Recorded information |

═══

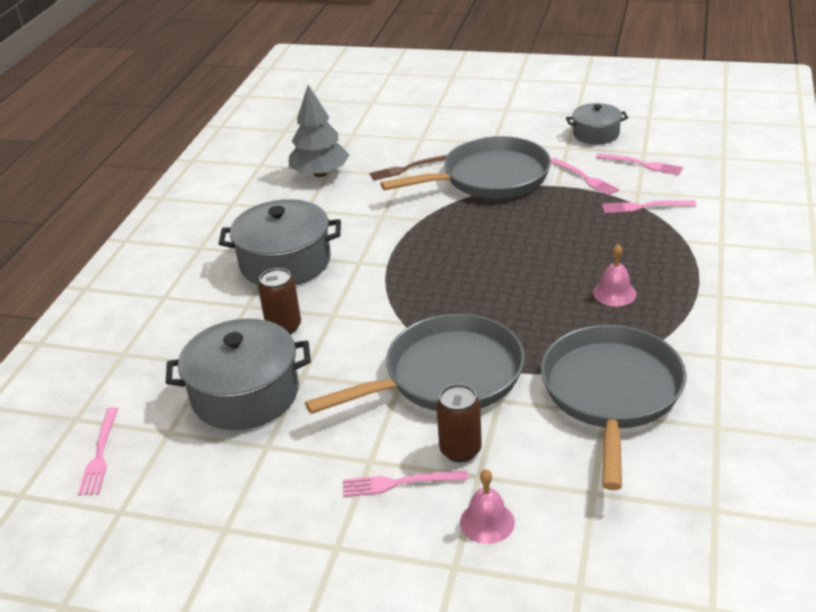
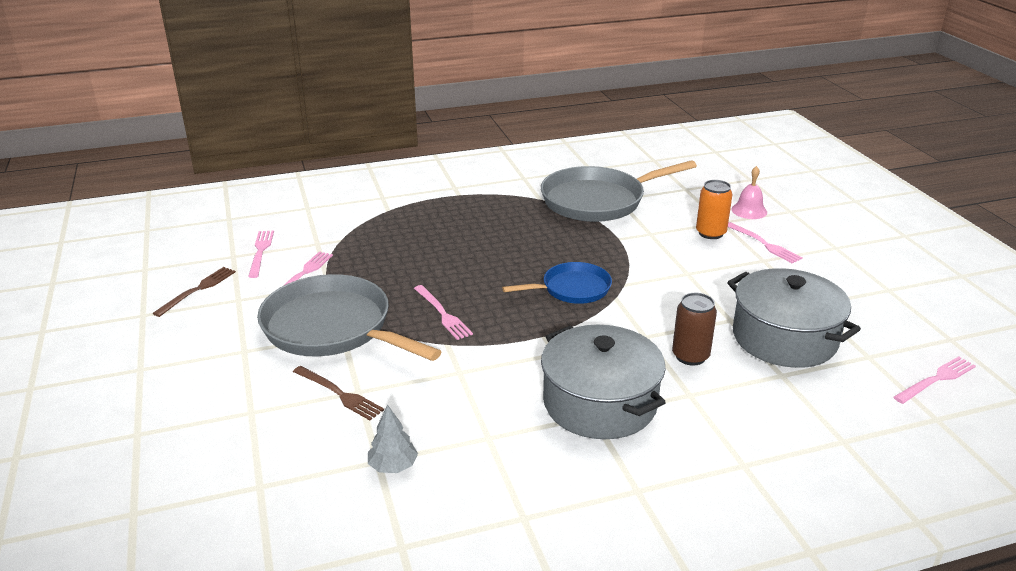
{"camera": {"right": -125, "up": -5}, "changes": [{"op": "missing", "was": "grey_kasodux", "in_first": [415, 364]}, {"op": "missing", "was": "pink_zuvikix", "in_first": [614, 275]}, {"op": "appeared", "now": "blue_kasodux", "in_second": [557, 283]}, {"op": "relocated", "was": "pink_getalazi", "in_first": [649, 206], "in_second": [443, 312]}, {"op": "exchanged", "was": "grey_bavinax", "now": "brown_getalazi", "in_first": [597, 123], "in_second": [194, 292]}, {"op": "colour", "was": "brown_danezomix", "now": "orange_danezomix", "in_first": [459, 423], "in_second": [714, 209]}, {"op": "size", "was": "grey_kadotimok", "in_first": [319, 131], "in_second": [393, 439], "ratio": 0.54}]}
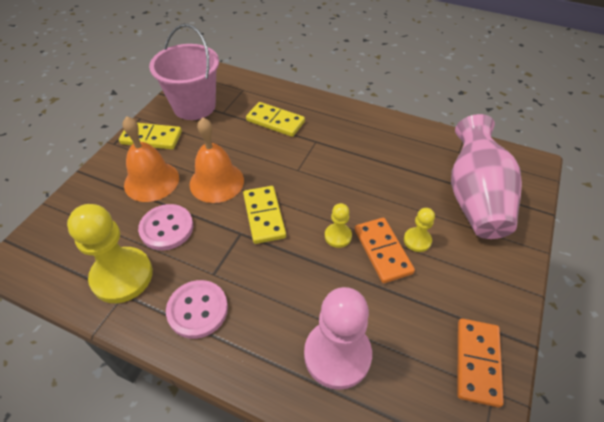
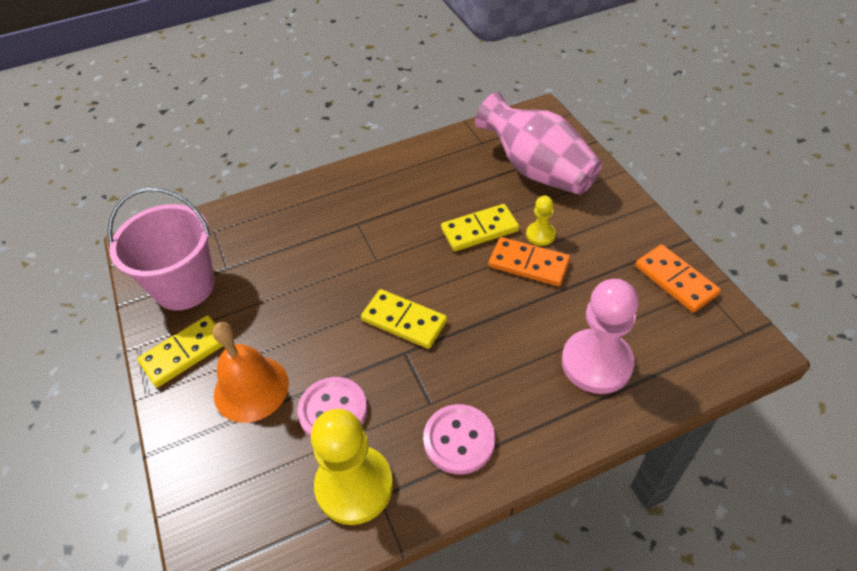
{"camera": {"right": -45, "up": 0}, "changes": [{"op": "missing", "was": "orange_zuvikix", "in_first": [217, 160]}, {"op": "missing", "was": "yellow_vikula", "in_first": [338, 225]}, {"op": "relocated", "was": "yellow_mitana", "in_first": [275, 119], "in_second": [480, 227]}]}
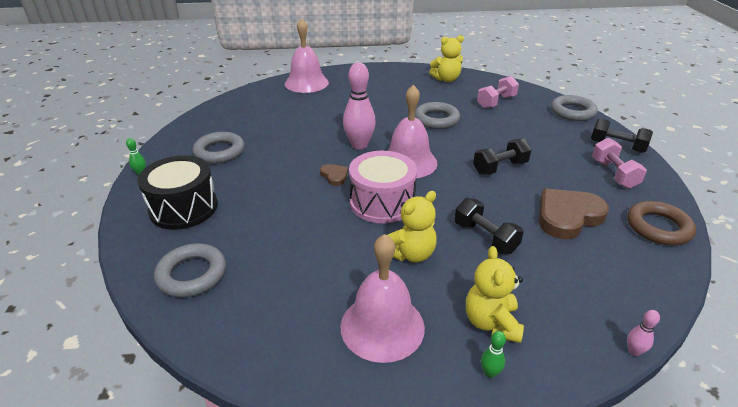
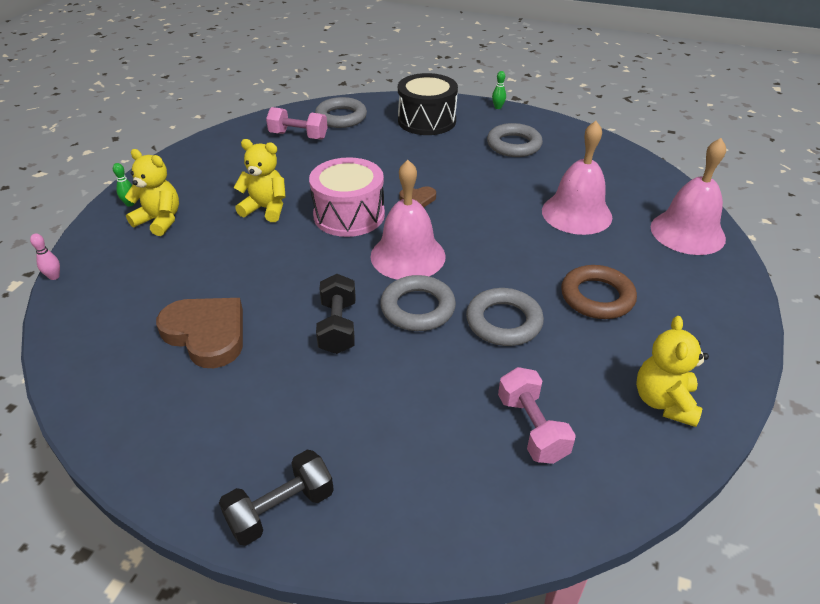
{"camera": {"right": 115, "up": 5}, "changes": [{"op": "missing", "was": "pink_lubipoben", "in_first": [359, 105]}, {"op": "missing", "was": "black_midizozuk", "in_first": [489, 226]}, {"op": "relocated", "was": "pink_zuvikix", "in_first": [383, 298], "in_second": [577, 178]}, {"op": "relocated", "was": "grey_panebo", "in_first": [574, 108], "in_second": [418, 303]}, {"op": "relocated", "was": "pink_midizozuk", "in_first": [619, 163], "in_second": [297, 123]}, {"op": "relocated", "was": "brown_panebo", "in_first": [661, 223], "in_second": [599, 292]}, {"op": "spun", "was": "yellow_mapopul", "in_first": [412, 226], "in_second": [259, 180], "clockwise": 120}, {"op": "spun", "was": "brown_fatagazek", "in_first": [574, 214], "in_second": [199, 333], "clockwise": -45}]}
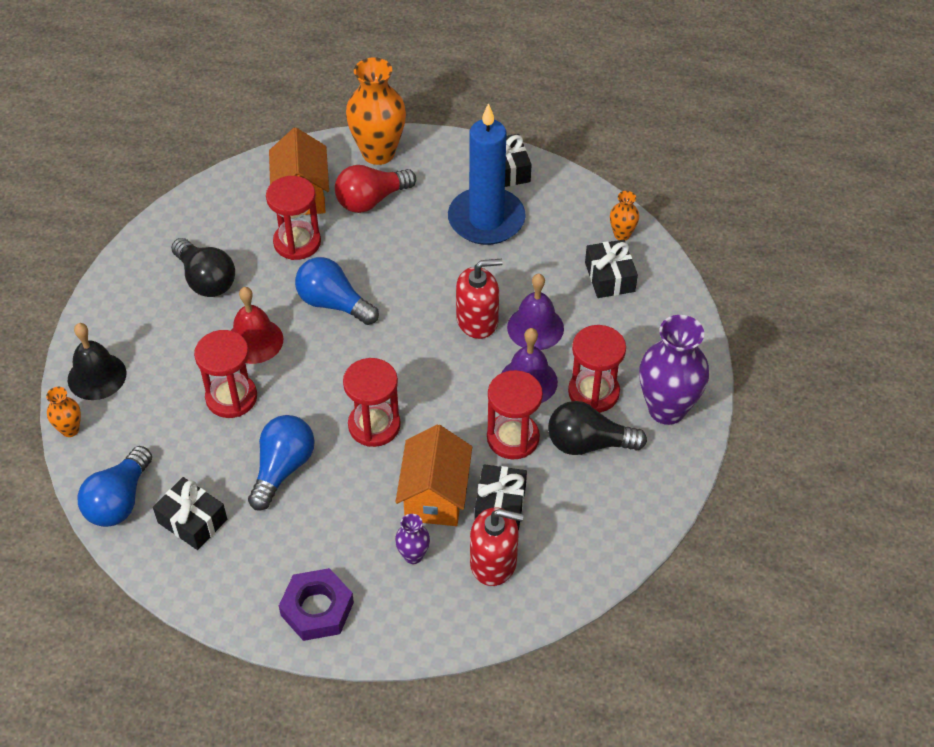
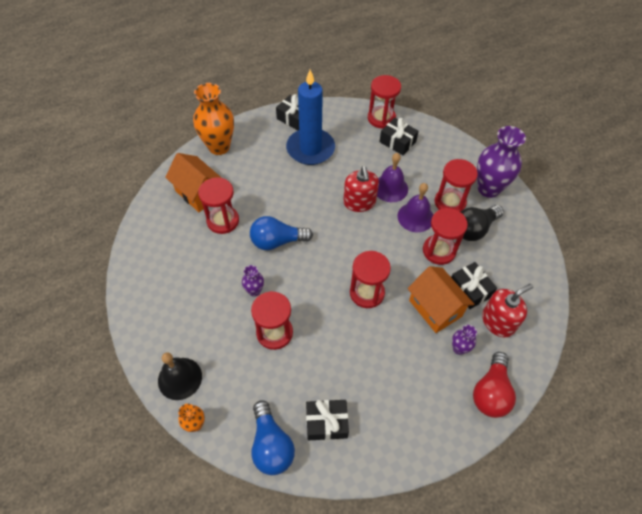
{"camera": {"right": -40, "up": 5}, "changes": [{"op": "missing", "was": "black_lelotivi", "in_first": [203, 267]}, {"op": "missing", "was": "blue_lelotivi", "in_first": [281, 463]}, {"op": "missing", "was": "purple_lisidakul", "in_first": [316, 604]}, {"op": "relocated", "was": "red_lelotivi", "in_first": [375, 189], "in_second": [494, 385]}, {"op": "exchanged", "was": "red_zuvikix", "now": "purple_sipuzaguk", "in_first": [257, 325], "in_second": [253, 281]}, {"op": "exchanged", "was": "orange_sipuzaguk", "now": "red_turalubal", "in_first": [624, 216], "in_second": [384, 102]}, {"op": "spun", "was": "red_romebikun", "in_first": [479, 299], "in_second": [361, 189], "clockwise": 135}]}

═══

Assigned task |
The listing above must be printed again exactly, minus its pictures.

Response area |
{"camera": {"right": -125, "up": -5}, "changes": [{"op": "missing", "was": "grey_kasodux", "in_first": [415, 364]}, {"op": "missing", "was": "pink_zuvikix", "in_first": [614, 275]}, {"op": "appeared", "now": "blue_kasodux", "in_second": [557, 283]}, {"op": "relocated", "was": "pink_getalazi", "in_first": [649, 206], "in_second": [443, 312]}, {"op": "exchanged", "was": "grey_bavinax", "now": "brown_getalazi", "in_first": [597, 123], "in_second": [194, 292]}, {"op": "colour", "was": "brown_danezomix", "now": "orange_danezomix", "in_first": [459, 423], "in_second": [714, 209]}, {"op": "size", "was": "grey_kadotimok", "in_first": [319, 131], "in_second": [393, 439], "ratio": 0.54}]}
{"camera": {"right": -45, "up": 0}, "changes": [{"op": "missing", "was": "orange_zuvikix", "in_first": [217, 160]}, {"op": "missing", "was": "yellow_vikula", "in_first": [338, 225]}, {"op": "relocated", "was": "yellow_mitana", "in_first": [275, 119], "in_second": [480, 227]}]}
{"camera": {"right": 115, "up": 5}, "changes": [{"op": "missing", "was": "pink_lubipoben", "in_first": [359, 105]}, {"op": "missing", "was": "black_midizozuk", "in_first": [489, 226]}, {"op": "relocated", "was": "pink_zuvikix", "in_first": [383, 298], "in_second": [577, 178]}, {"op": "relocated", "was": "grey_panebo", "in_first": [574, 108], "in_second": [418, 303]}, {"op": "relocated", "was": "pink_midizozuk", "in_first": [619, 163], "in_second": [297, 123]}, {"op": "relocated", "was": "brown_panebo", "in_first": [661, 223], "in_second": [599, 292]}, {"op": "spun", "was": "yellow_mapopul", "in_first": [412, 226], "in_second": [259, 180], "clockwise": 120}, {"op": "spun", "was": "brown_fatagazek", "in_first": [574, 214], "in_second": [199, 333], "clockwise": -45}]}
{"camera": {"right": -40, "up": 5}, "changes": [{"op": "missing", "was": "black_lelotivi", "in_first": [203, 267]}, {"op": "missing", "was": "blue_lelotivi", "in_first": [281, 463]}, {"op": "missing", "was": "purple_lisidakul", "in_first": [316, 604]}, {"op": "relocated", "was": "red_lelotivi", "in_first": [375, 189], "in_second": [494, 385]}, {"op": "exchanged", "was": "red_zuvikix", "now": "purple_sipuzaguk", "in_first": [257, 325], "in_second": [253, 281]}, {"op": "exchanged", "was": "orange_sipuzaguk", "now": "red_turalubal", "in_first": [624, 216], "in_second": [384, 102]}, {"op": "spun", "was": "red_romebikun", "in_first": [479, 299], "in_second": [361, 189], "clockwise": 135}]}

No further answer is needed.